**TASK DETAILS**
Put each line of the entries below into a JSON list of strings, one string per line, omitting blank lines. Leave the pictures out of the answer.

### GIVEN DATA ###

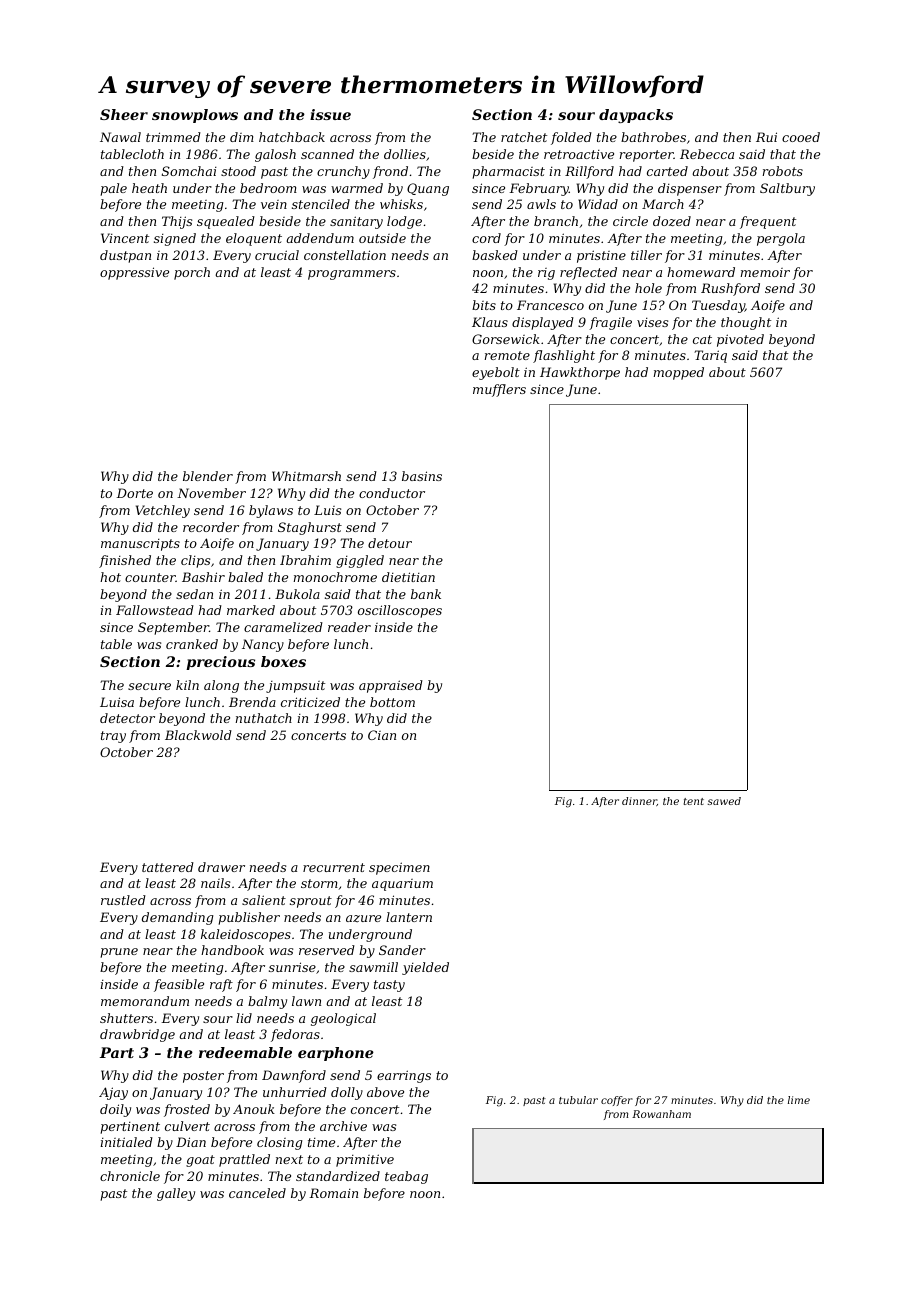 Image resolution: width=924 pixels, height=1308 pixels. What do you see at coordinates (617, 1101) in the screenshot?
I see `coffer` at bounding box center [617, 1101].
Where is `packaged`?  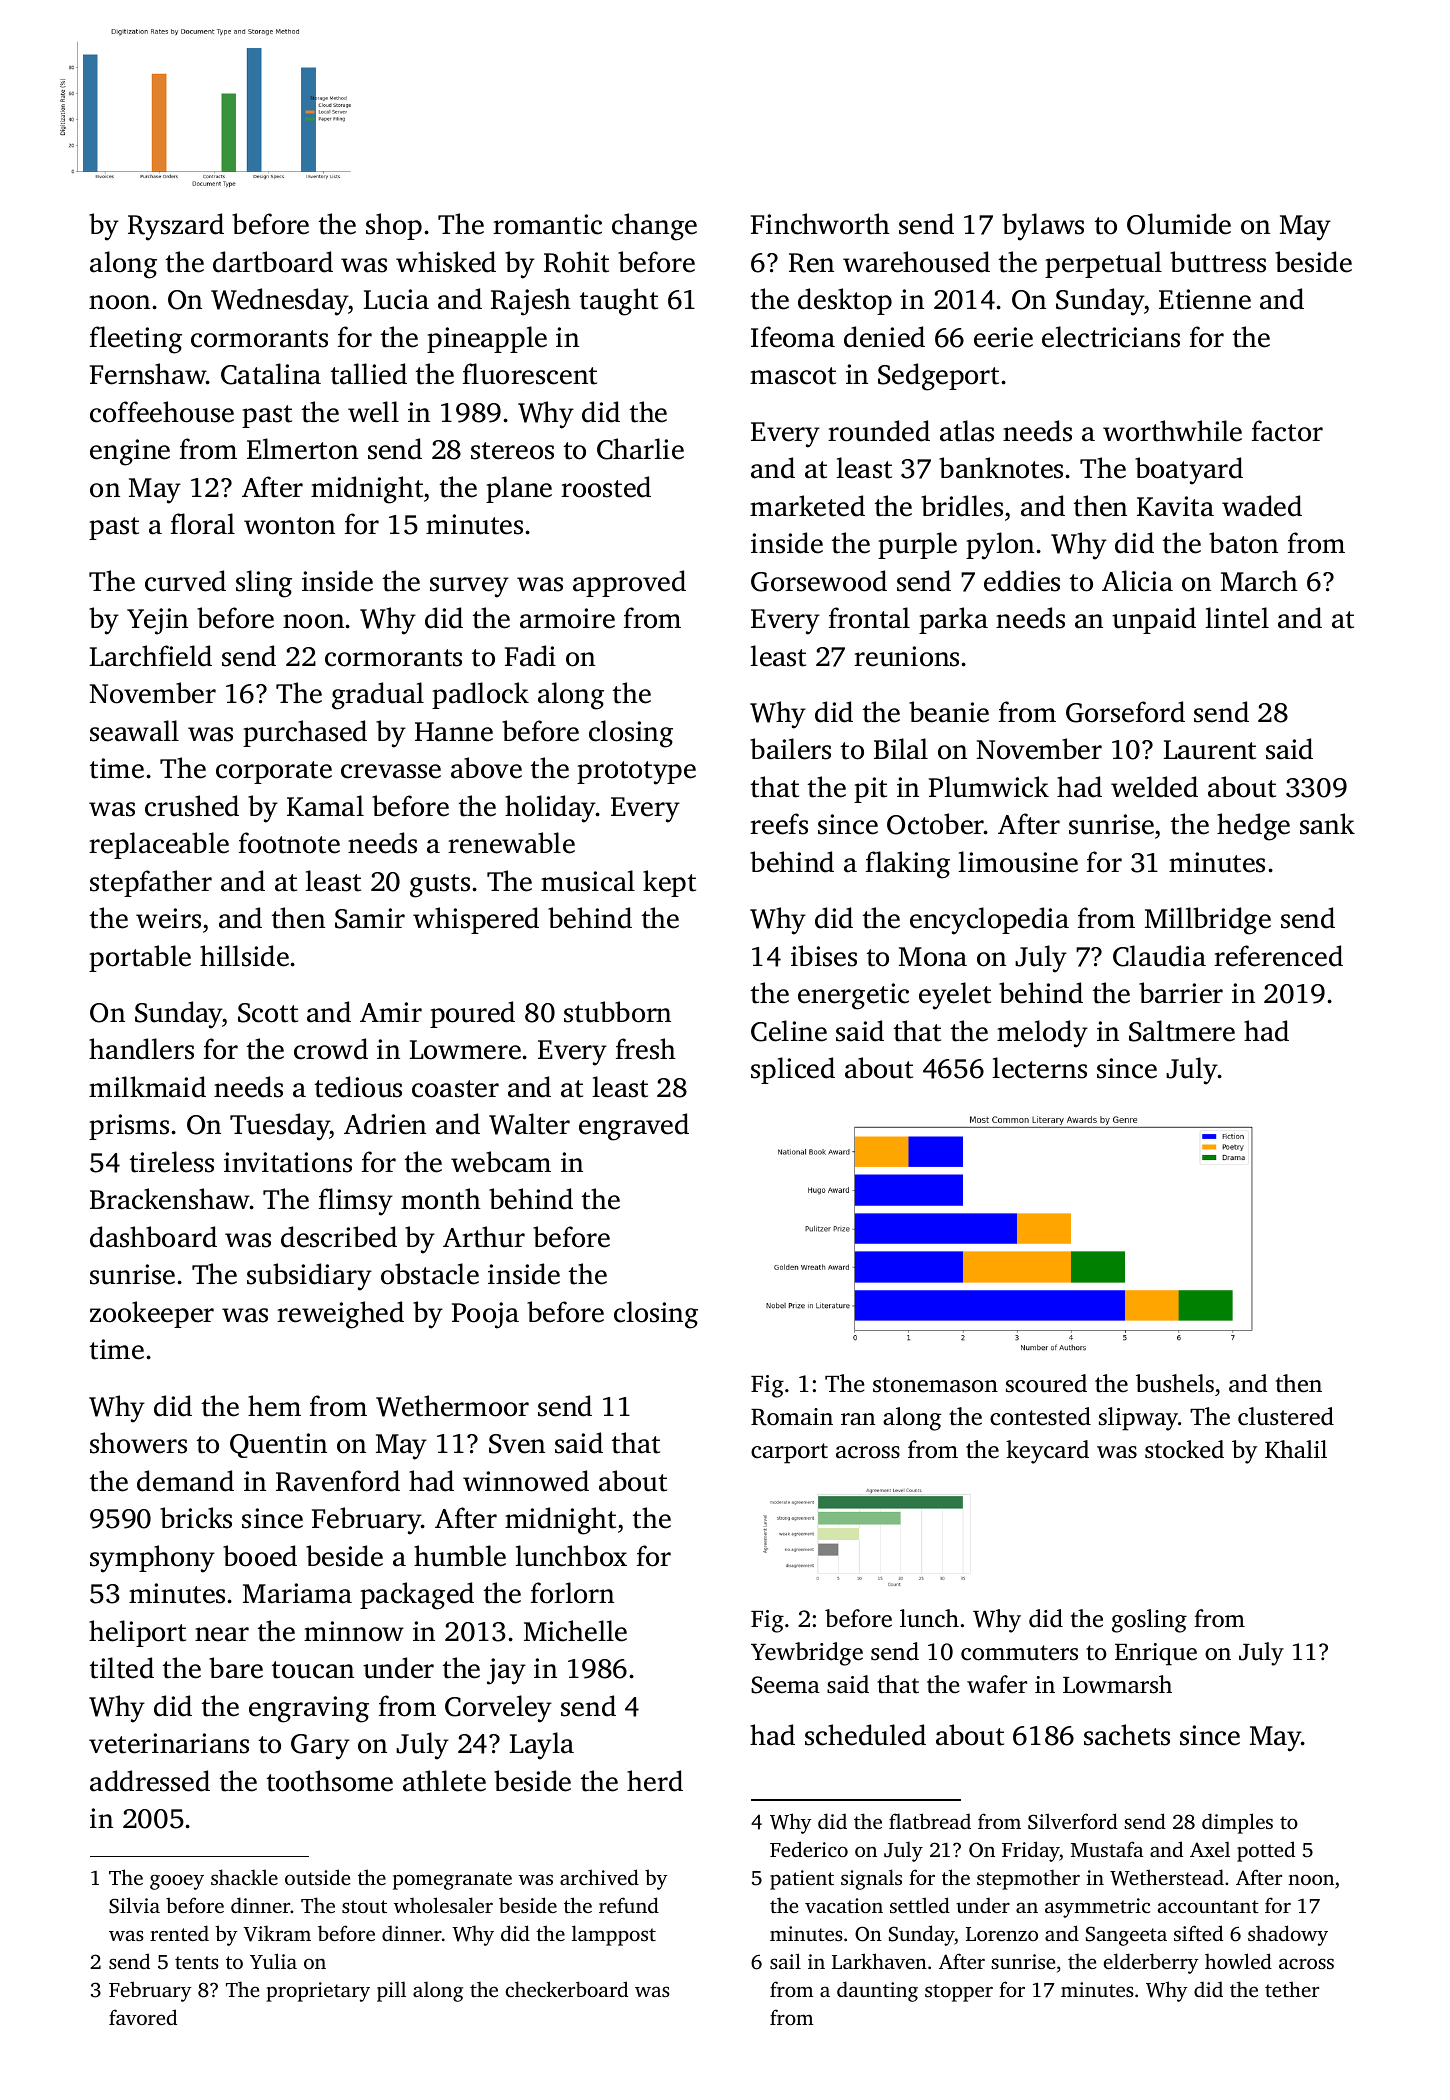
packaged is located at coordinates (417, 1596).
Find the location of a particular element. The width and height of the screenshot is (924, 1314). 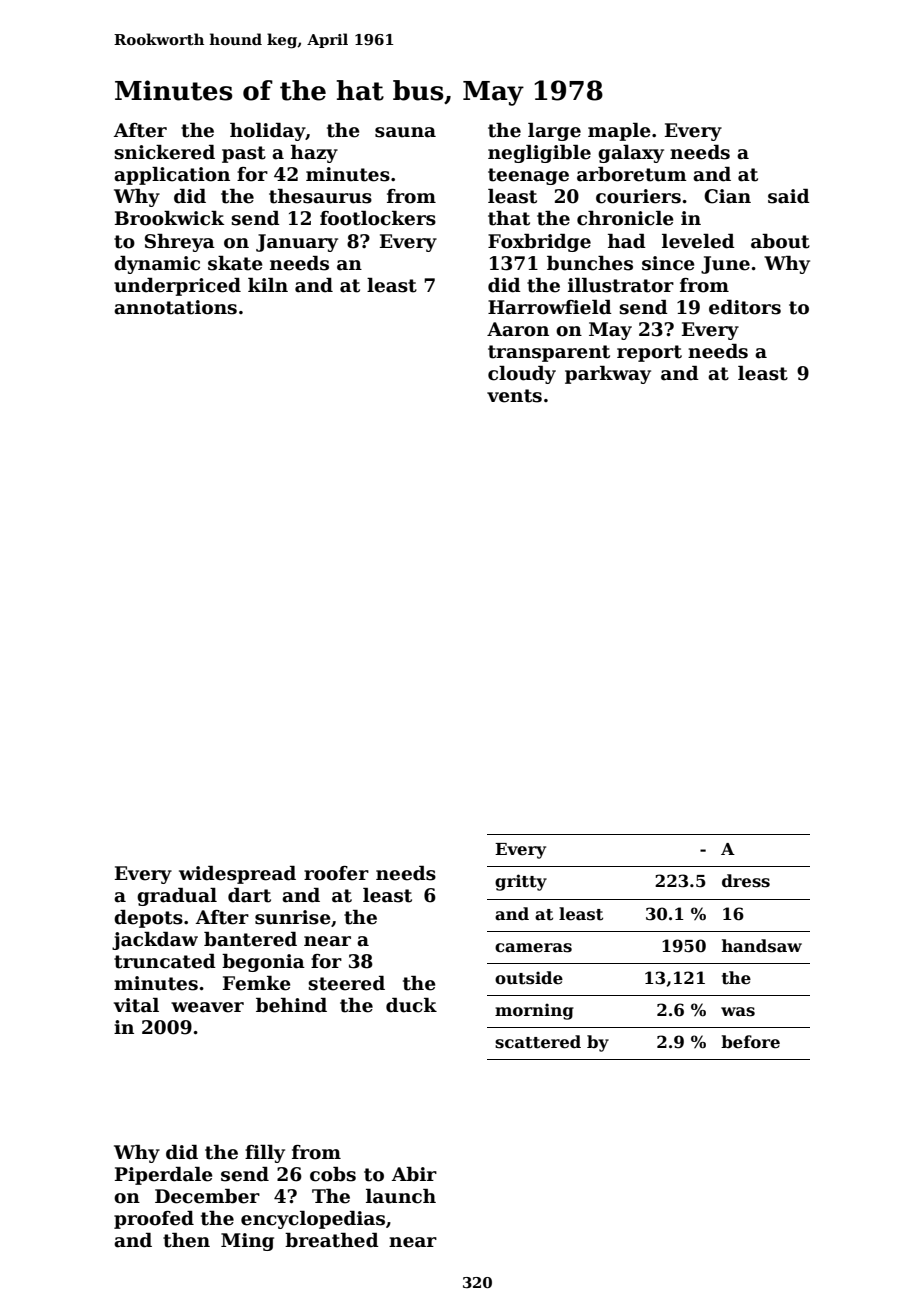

###

**THE COMPLETED TASK**
[
  " Image resolution: width=924 pixels, height=1308 pixels. What do you see at coordinates (617, 1101) in the screenshot?",
  "I see `coffer` at bounding box center [617, 1101].",
  "Where is `packaged`?  ",
  "packaged is located at coordinates (417, 1596).",
  "Find the location of a particular element. The width and height of the screenshot is (924, 1314). "
]